**The task:**
What is needed is an exact copy of the lines in the listing below, from the one with "orange circle: (665, 220)" up to and including the one with "gray arrow: (45, 137) -> (30, 113), moved", with no other lines.

**Data for processing:**
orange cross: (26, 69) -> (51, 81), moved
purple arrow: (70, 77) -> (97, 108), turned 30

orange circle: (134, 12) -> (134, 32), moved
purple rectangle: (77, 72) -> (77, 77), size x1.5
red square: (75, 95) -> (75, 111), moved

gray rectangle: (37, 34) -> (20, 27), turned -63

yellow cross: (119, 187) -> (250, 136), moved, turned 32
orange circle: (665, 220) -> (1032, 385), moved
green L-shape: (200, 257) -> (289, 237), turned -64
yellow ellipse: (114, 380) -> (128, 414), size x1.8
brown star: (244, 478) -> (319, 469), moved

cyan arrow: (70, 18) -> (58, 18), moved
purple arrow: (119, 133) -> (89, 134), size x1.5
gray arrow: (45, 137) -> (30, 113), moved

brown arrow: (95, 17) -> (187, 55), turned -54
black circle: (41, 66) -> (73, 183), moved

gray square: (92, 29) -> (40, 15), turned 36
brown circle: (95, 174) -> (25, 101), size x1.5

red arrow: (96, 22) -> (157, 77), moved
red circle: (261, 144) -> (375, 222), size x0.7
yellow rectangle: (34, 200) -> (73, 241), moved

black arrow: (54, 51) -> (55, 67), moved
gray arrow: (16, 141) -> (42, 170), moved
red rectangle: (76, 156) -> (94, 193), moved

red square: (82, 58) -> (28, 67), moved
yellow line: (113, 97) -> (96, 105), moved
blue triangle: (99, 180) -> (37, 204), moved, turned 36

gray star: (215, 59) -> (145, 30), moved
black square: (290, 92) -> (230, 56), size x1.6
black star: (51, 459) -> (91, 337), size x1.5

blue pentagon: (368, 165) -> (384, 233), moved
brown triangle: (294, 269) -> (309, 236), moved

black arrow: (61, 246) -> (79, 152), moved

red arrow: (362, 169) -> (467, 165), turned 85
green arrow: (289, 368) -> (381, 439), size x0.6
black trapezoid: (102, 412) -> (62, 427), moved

**Answer box:**
orange circle: (665, 220) -> (1032, 385), moved
green L-shape: (200, 257) -> (289, 237), turned -64
yellow ellipse: (114, 380) -> (128, 414), size x1.8
brown star: (244, 478) -> (319, 469), moved

cyan arrow: (70, 18) -> (58, 18), moved
purple arrow: (119, 133) -> (89, 134), size x1.5
gray arrow: (45, 137) -> (30, 113), moved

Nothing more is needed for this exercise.